- **Work to be completed**:
Begin at the line with "blue jar: 3 -> 4" and output every line through the end of the records, exactly as given. Omit pictures.

____

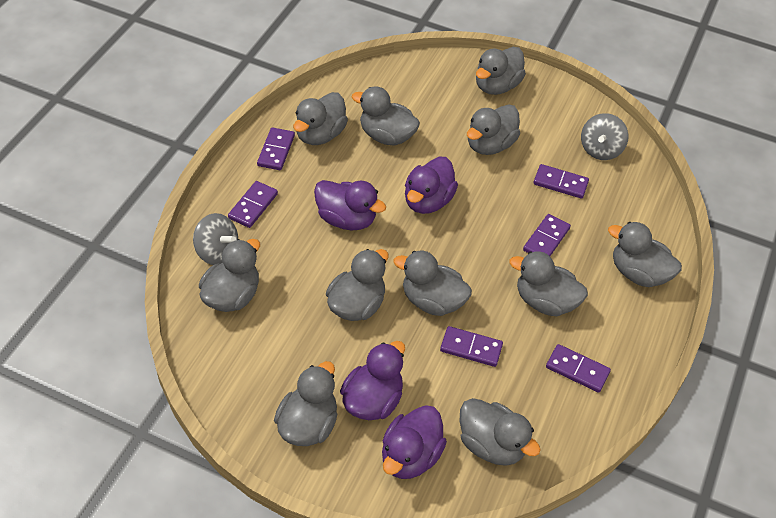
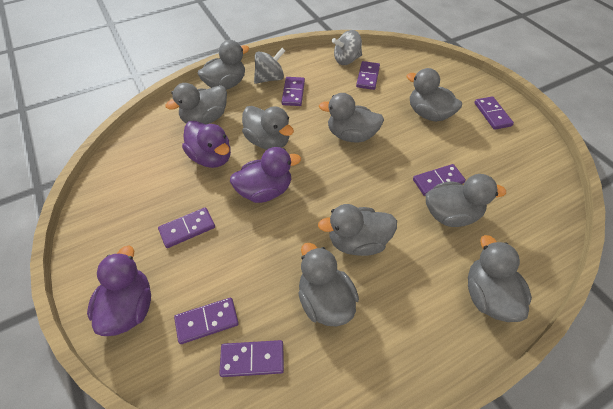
grey duck: 11 -> 9
purple domino: 6 -> 7
purple duck: 4 -> 3

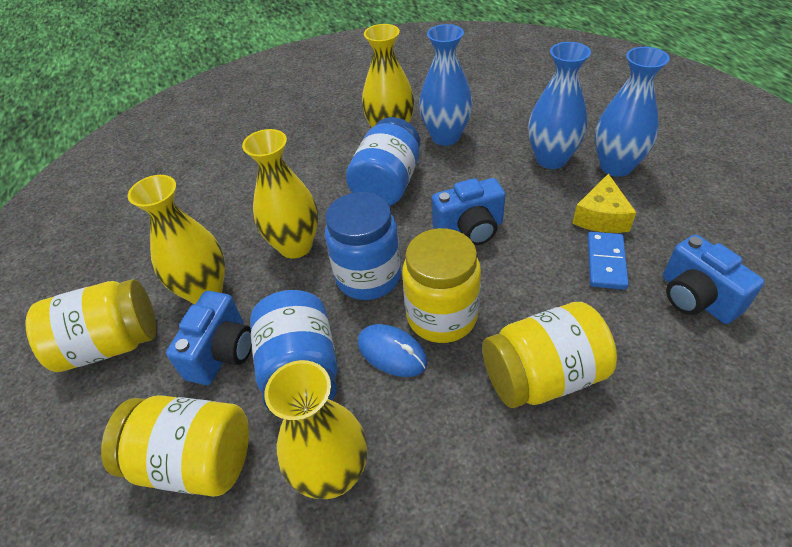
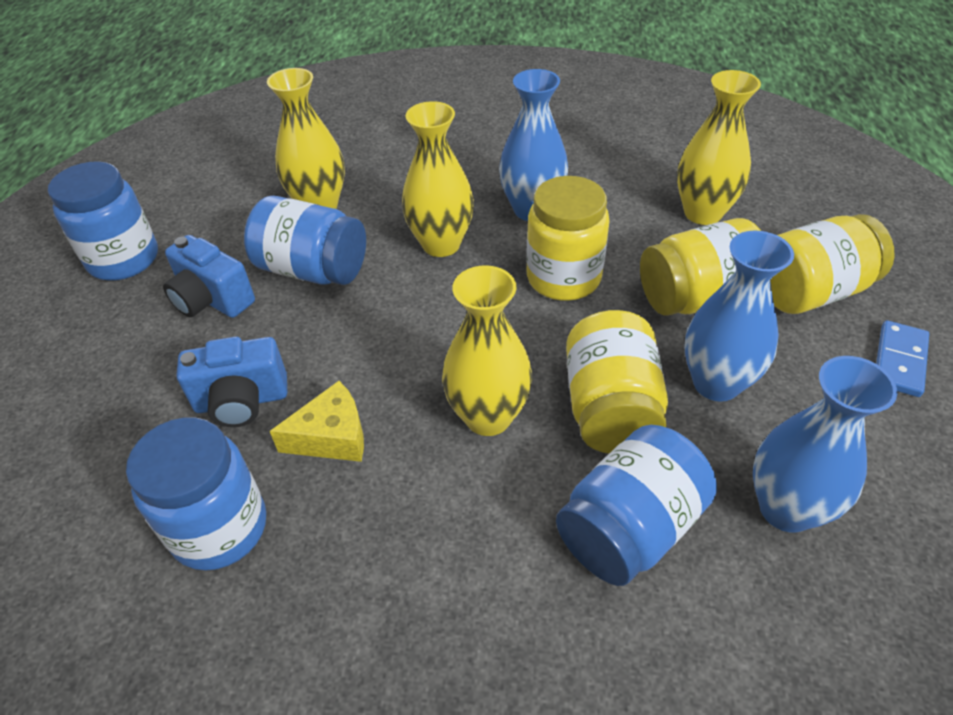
blue camera: 3 -> 2
blue jar: 3 -> 4
blue mouse: 1 -> 0

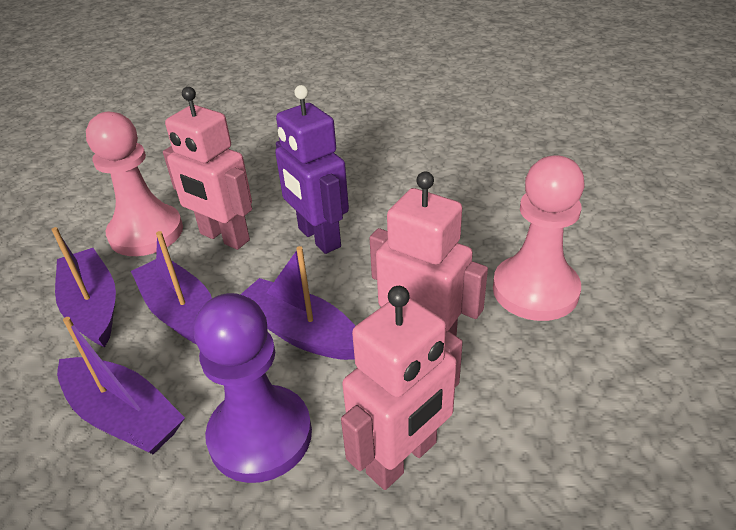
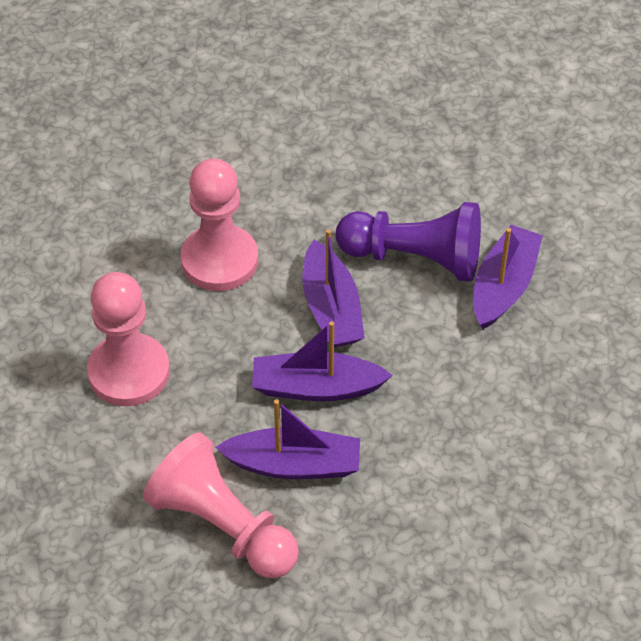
pink pawn: 2 -> 3
pink robot: 3 -> 0
purple robot: 1 -> 0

____

- **Reply to the task**:
blue jar: 3 -> 4
blue mouse: 1 -> 0

pink pawn: 2 -> 3
pink robot: 3 -> 0
purple robot: 1 -> 0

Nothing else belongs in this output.